Problem requirements: Please pull out every line below that contains the string "Violino", treating uppercase and lowercase as different.

Provided material:
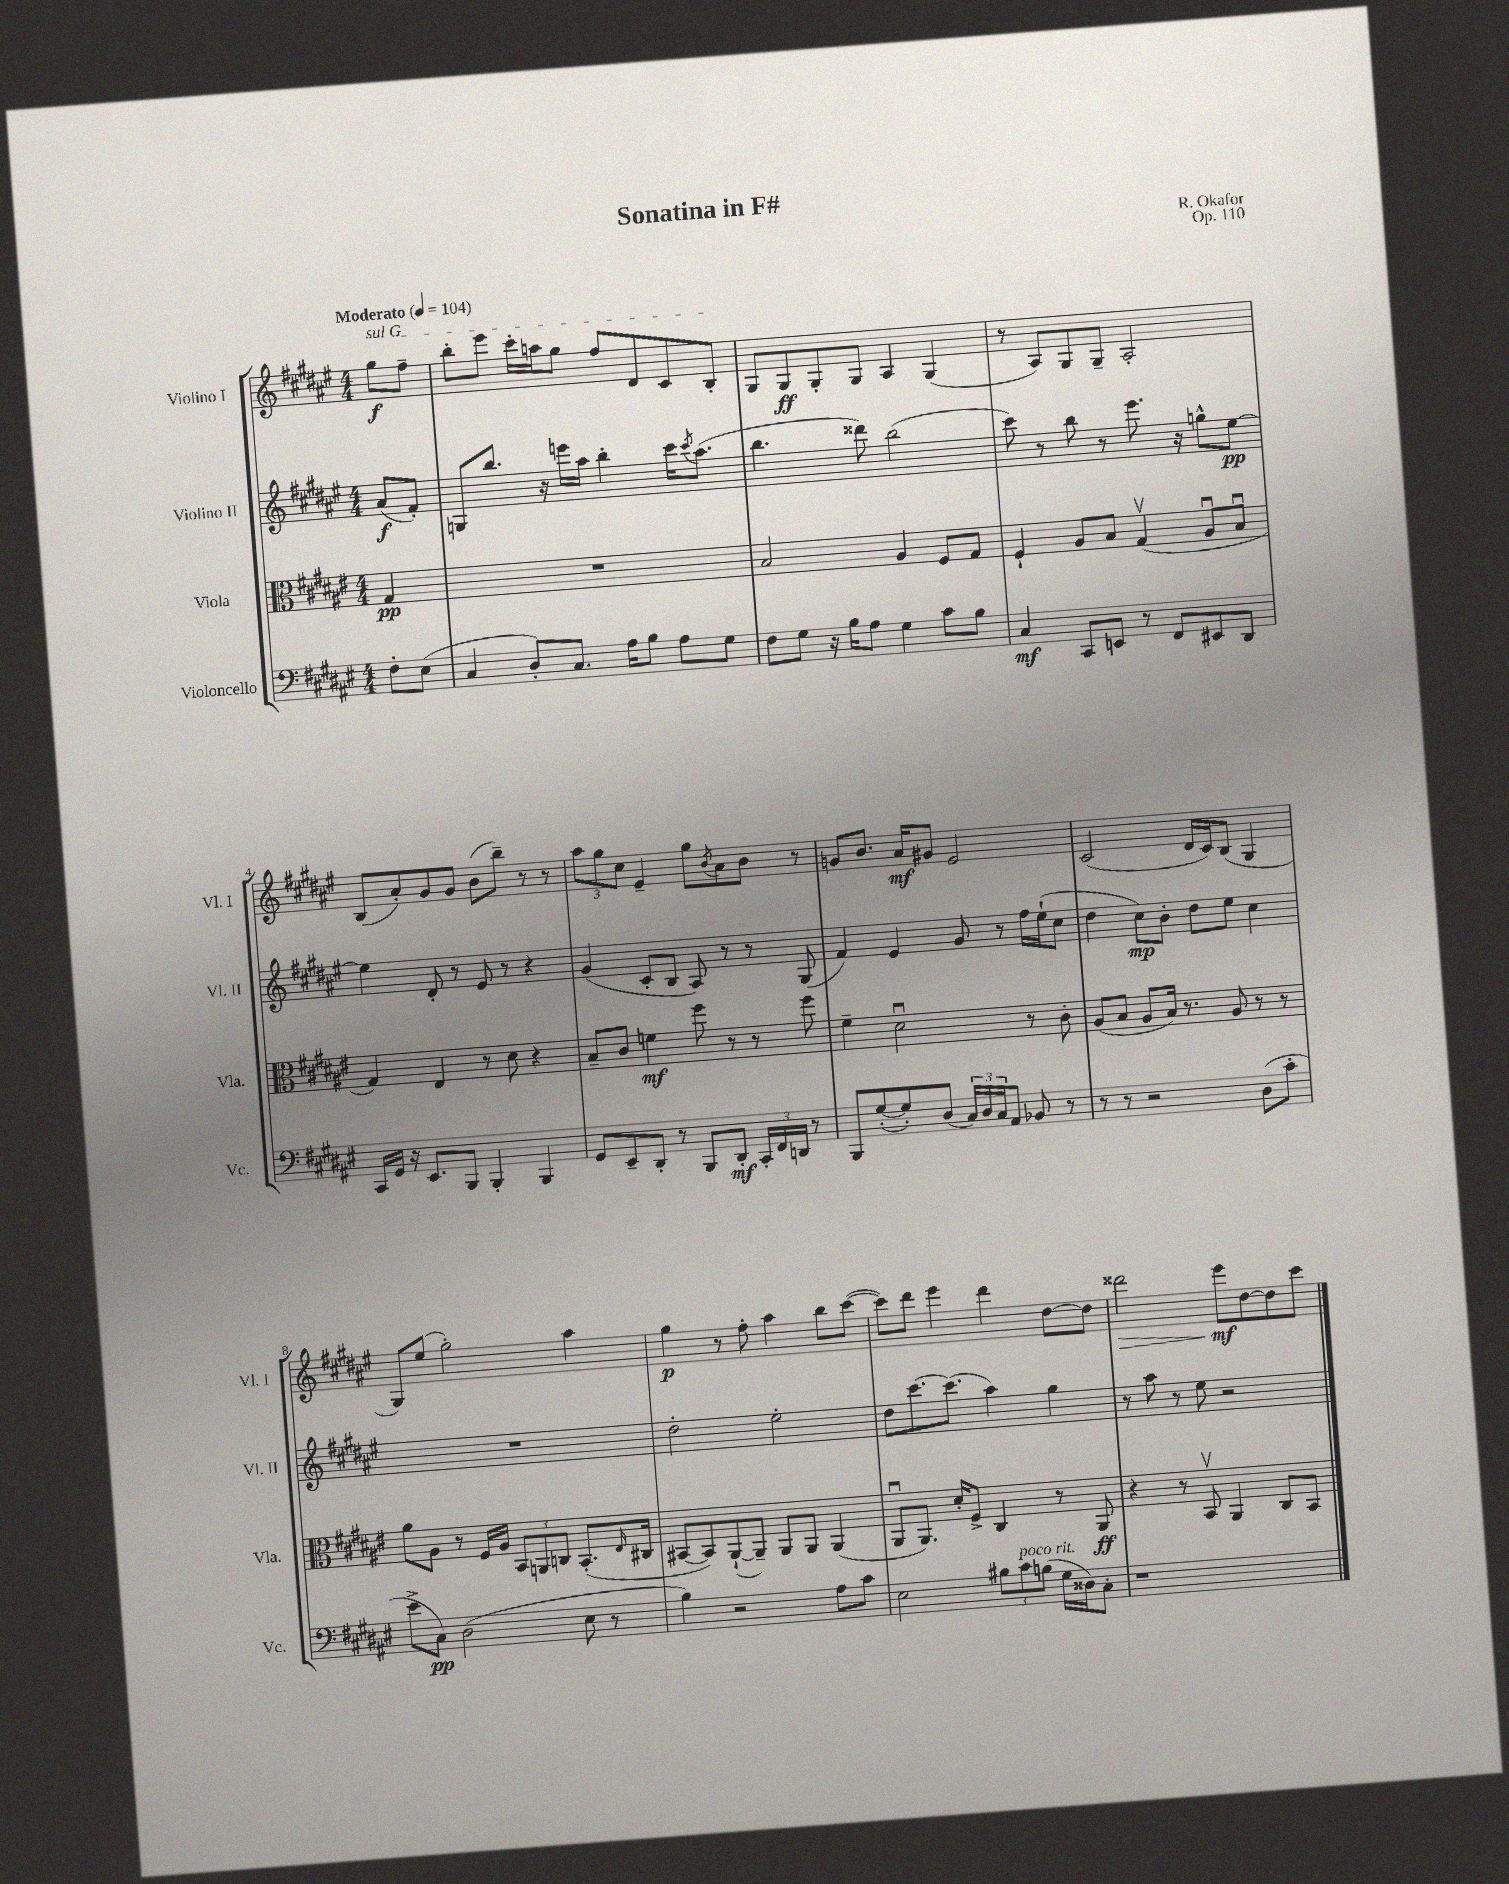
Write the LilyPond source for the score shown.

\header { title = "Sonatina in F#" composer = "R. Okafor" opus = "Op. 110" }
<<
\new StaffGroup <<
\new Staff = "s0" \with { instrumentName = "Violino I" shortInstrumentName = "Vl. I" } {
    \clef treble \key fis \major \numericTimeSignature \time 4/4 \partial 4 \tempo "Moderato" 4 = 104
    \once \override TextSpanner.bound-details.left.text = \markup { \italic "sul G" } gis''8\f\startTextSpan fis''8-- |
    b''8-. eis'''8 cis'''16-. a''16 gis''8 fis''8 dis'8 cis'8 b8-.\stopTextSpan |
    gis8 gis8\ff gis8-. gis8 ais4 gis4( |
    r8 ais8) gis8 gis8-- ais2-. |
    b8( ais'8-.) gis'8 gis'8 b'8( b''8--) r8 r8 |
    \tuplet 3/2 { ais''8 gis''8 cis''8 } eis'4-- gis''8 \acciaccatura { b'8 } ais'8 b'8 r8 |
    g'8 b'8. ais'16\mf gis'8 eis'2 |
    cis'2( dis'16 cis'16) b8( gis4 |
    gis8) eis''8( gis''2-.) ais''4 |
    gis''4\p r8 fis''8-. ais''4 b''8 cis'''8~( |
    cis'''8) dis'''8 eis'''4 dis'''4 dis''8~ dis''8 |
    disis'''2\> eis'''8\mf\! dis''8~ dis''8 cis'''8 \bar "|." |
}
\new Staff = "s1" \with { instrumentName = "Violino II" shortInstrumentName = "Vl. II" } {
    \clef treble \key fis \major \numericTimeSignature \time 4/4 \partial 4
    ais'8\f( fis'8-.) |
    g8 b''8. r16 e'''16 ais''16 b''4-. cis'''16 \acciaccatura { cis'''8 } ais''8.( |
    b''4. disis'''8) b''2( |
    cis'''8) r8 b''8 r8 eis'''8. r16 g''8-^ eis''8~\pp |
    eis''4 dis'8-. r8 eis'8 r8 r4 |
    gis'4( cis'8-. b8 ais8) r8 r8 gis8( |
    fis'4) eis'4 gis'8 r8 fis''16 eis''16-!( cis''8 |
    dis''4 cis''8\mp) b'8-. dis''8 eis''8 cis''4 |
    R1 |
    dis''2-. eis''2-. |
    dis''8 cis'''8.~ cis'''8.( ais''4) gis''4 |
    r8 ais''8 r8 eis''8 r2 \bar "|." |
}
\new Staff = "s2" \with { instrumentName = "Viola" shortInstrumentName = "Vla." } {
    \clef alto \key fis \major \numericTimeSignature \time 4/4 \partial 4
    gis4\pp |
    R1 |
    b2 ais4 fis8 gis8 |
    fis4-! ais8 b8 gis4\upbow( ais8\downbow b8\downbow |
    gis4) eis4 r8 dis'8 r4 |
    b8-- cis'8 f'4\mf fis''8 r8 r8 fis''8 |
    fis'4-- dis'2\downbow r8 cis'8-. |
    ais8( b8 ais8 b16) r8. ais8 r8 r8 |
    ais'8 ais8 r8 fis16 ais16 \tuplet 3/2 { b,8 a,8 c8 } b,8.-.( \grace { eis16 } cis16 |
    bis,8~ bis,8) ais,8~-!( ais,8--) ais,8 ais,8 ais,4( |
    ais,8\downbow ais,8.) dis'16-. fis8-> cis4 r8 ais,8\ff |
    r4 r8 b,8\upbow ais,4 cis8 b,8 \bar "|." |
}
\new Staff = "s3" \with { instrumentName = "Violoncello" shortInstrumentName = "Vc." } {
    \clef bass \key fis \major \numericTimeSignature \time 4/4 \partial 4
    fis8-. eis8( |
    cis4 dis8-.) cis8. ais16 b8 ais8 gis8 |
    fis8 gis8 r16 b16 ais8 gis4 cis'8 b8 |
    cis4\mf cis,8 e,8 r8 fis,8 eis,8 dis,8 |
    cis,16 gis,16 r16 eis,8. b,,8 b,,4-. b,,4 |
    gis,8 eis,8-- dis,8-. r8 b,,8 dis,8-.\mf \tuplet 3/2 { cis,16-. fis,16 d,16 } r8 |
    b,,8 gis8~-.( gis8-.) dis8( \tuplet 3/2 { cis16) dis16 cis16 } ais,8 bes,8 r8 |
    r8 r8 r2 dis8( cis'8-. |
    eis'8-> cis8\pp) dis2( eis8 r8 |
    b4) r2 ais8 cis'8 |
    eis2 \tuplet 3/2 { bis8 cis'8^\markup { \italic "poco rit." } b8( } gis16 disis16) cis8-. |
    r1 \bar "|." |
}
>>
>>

Reply:
\new Staff = "s0" \with { instrumentName = "Violino I" shortInstrumentName = "Vl. I" } {
\new Staff = "s1" \with { instrumentName = "Violino II" shortInstrumentName = "Vl. II" } {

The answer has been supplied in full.